Output the lines below from the one containing "teapot (brown) <331,252,422,339>" through the end of the listing, inclusive, exactly as they appear, and nothing further.
*** DATASET CONTENT ***
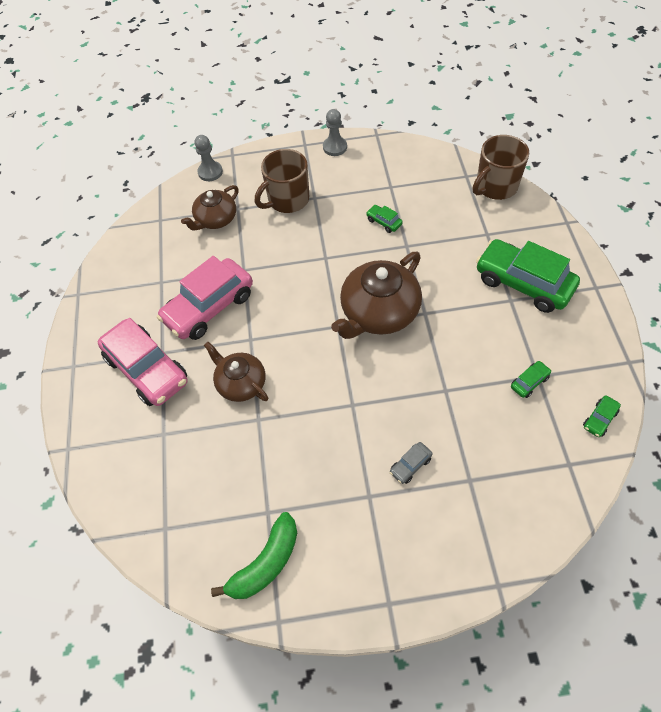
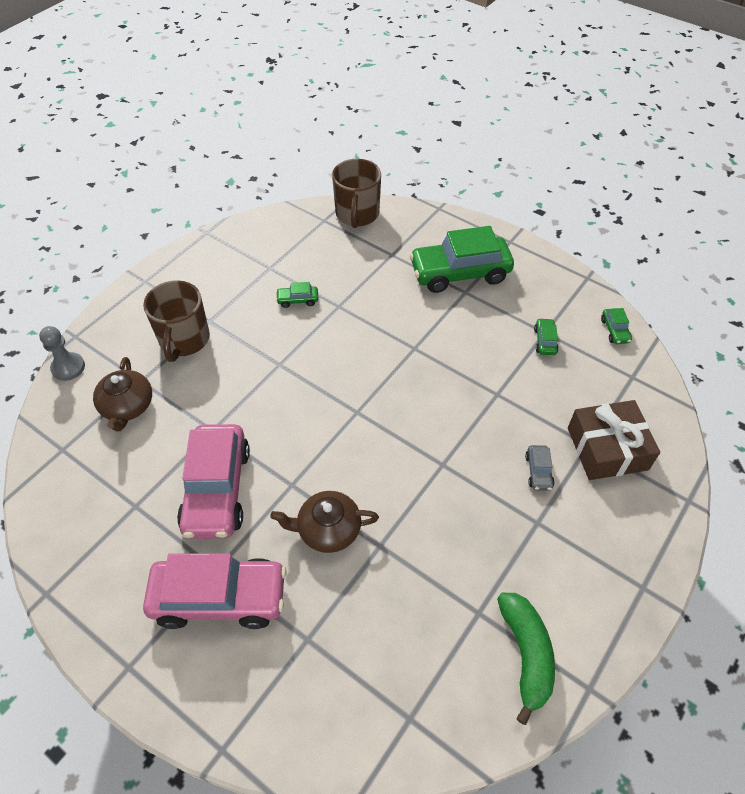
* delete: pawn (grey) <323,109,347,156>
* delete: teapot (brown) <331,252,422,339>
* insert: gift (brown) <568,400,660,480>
*** End of DATASET CONTENT ***
→ **RESPONSE**
* delete: teapot (brown) <331,252,422,339>
* insert: gift (brown) <568,400,660,480>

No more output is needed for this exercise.